→ Required action:
Search the data for the word "plant" and copy out every line that has it.

→ Task material:
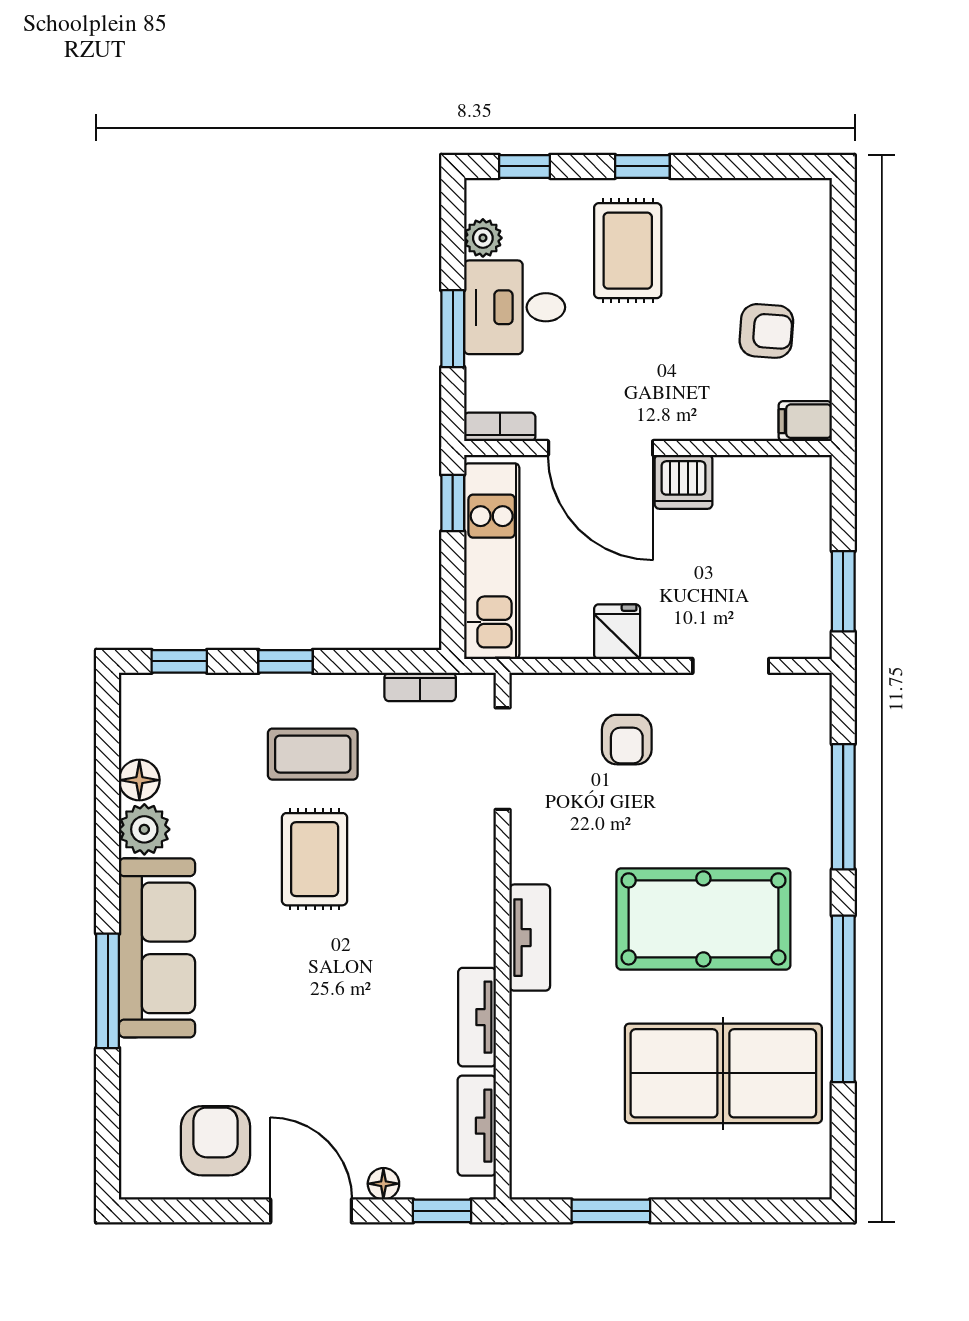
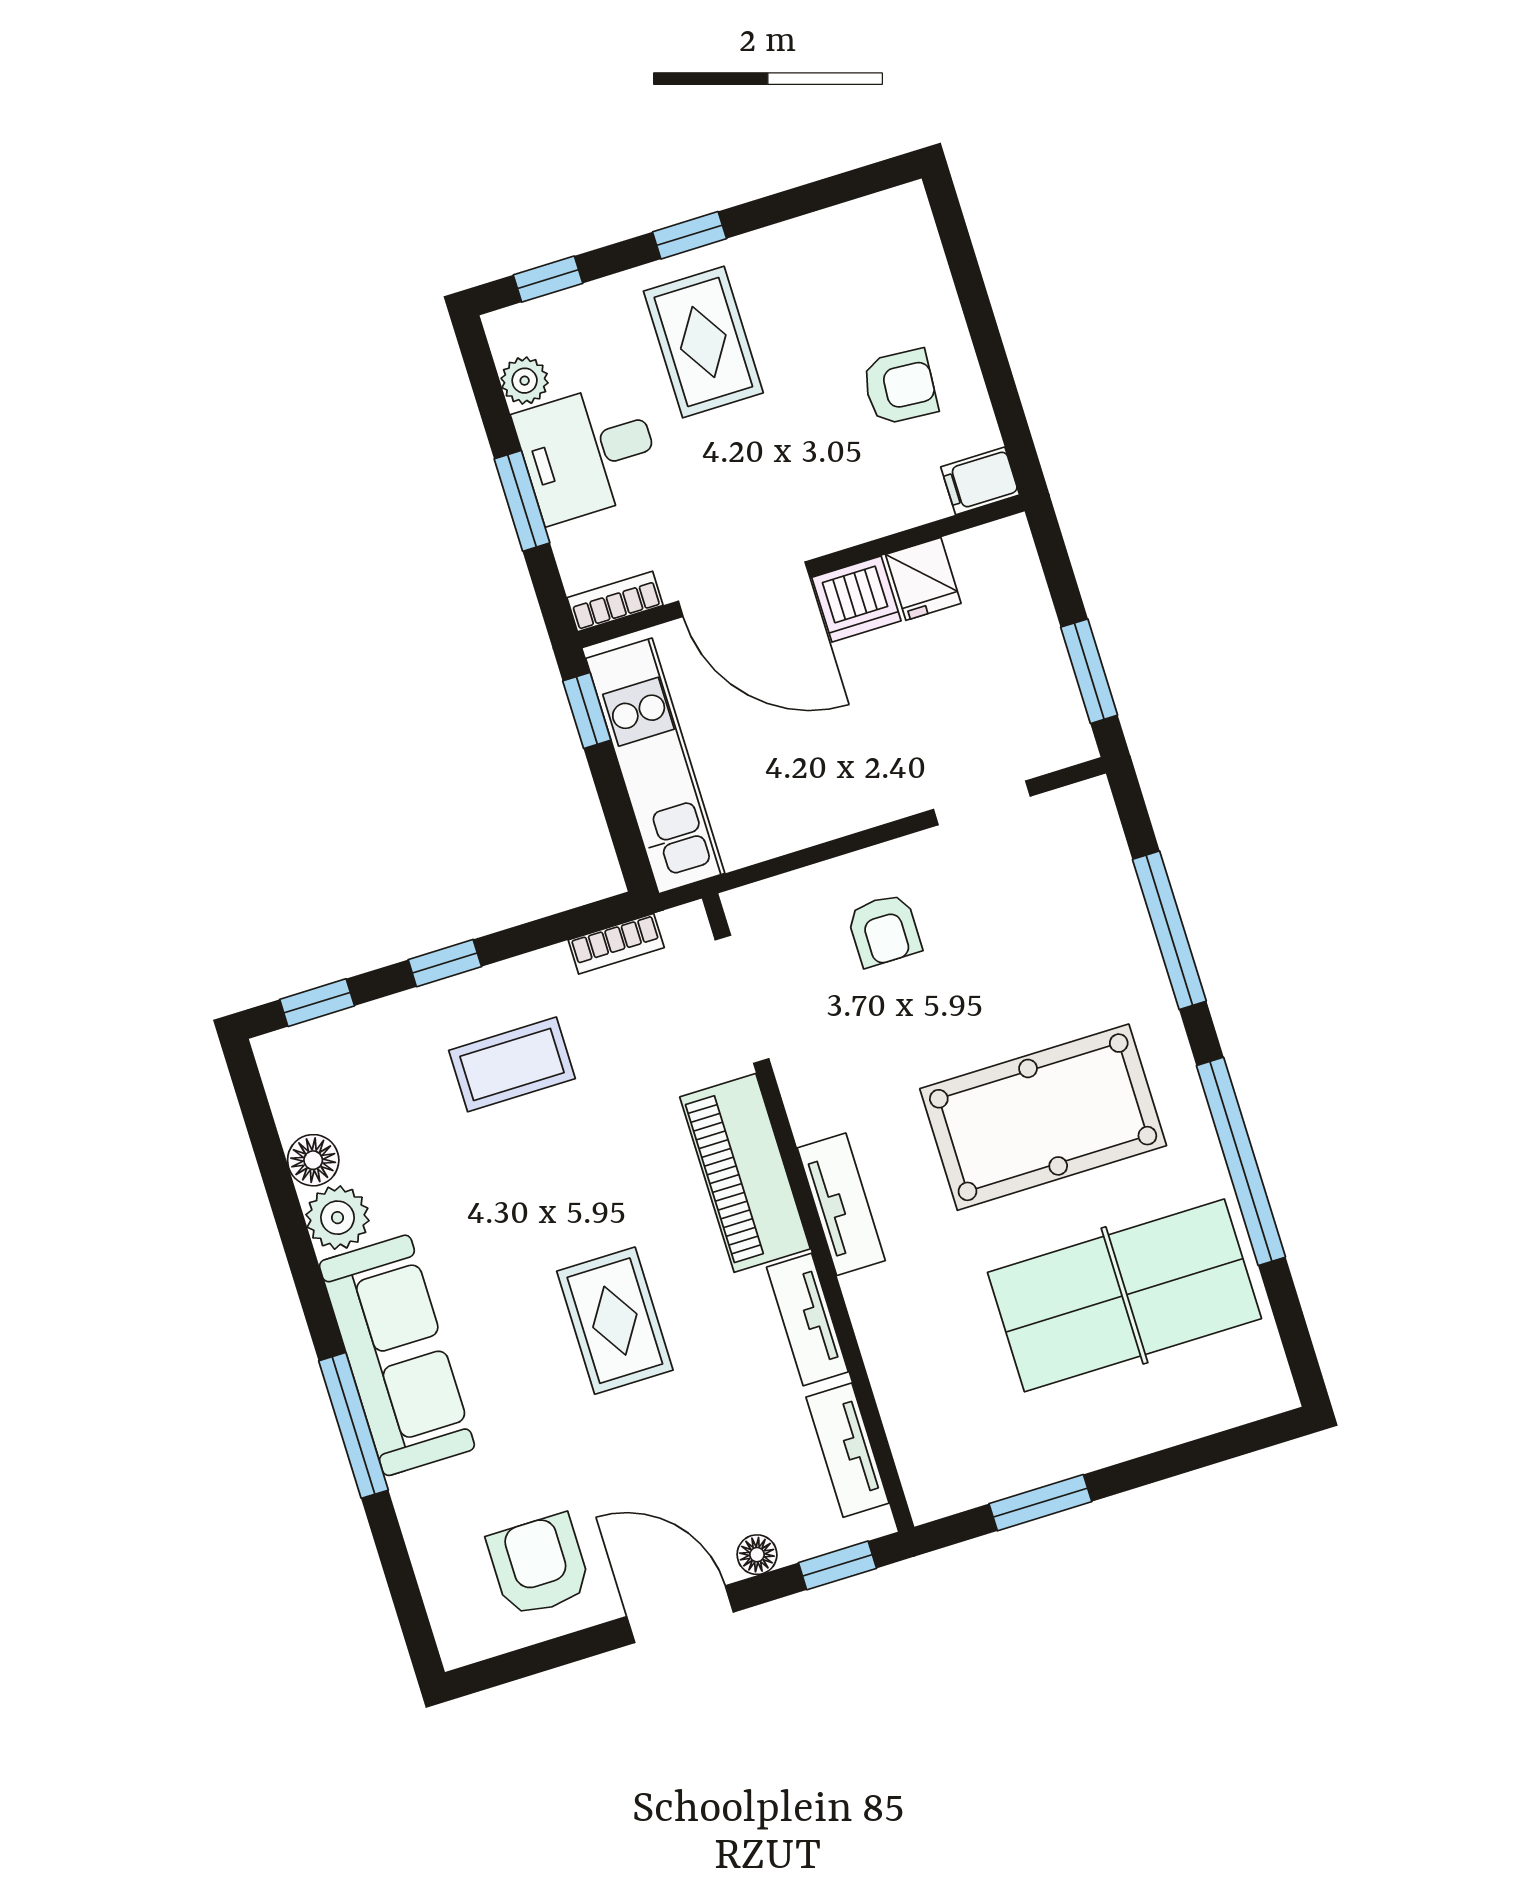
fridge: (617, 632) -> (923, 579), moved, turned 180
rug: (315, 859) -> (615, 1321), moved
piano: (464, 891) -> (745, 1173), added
==
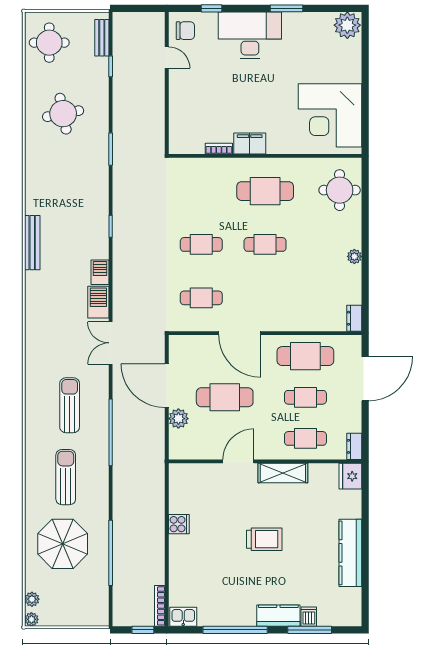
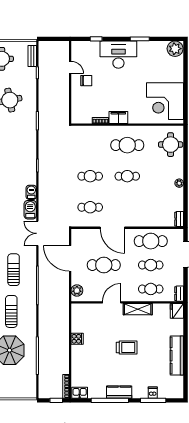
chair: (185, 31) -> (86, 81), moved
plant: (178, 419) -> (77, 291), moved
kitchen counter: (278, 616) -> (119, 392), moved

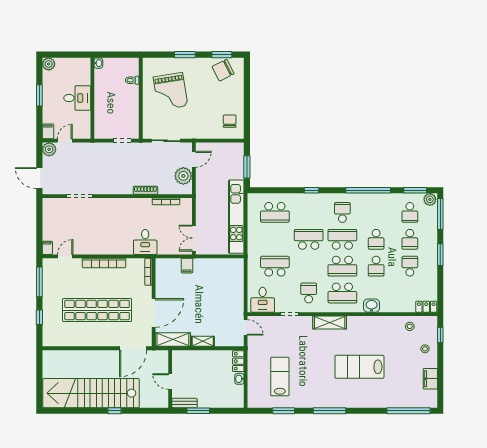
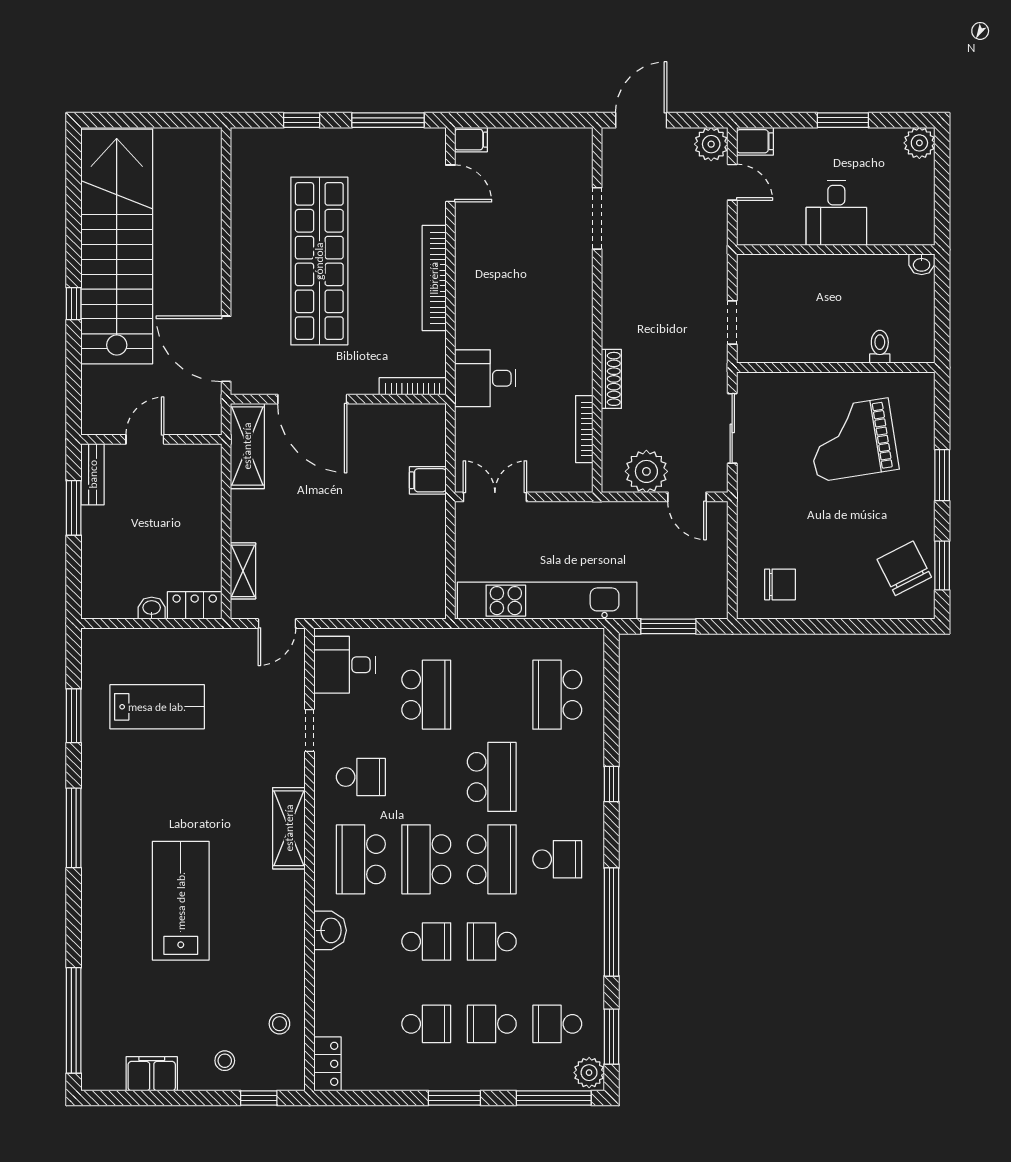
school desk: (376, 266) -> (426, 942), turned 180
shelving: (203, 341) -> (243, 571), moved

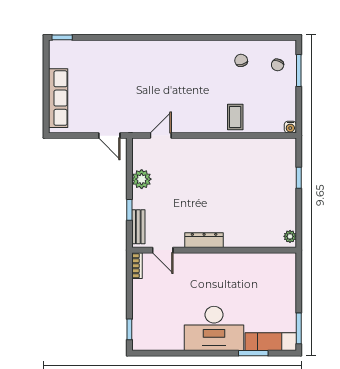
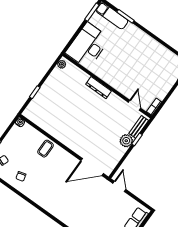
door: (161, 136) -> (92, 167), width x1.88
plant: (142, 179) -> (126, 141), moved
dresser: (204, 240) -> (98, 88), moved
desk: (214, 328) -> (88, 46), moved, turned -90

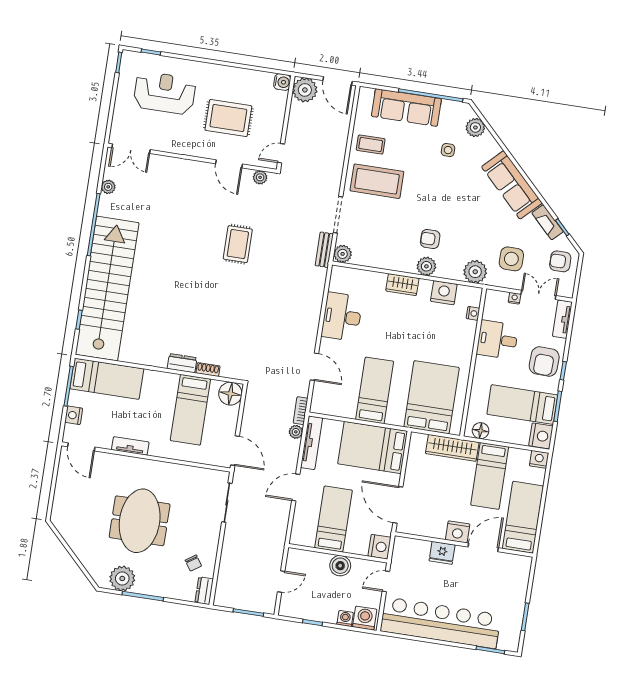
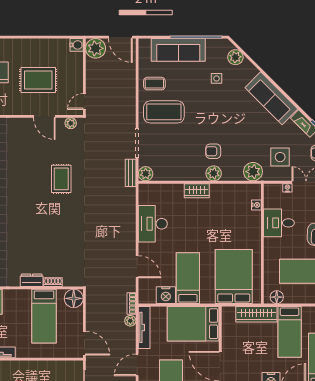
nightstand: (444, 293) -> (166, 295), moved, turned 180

→ Response:
plant: (178, 419) -> (77, 291), moved
plant: (142, 179) -> (126, 141), moved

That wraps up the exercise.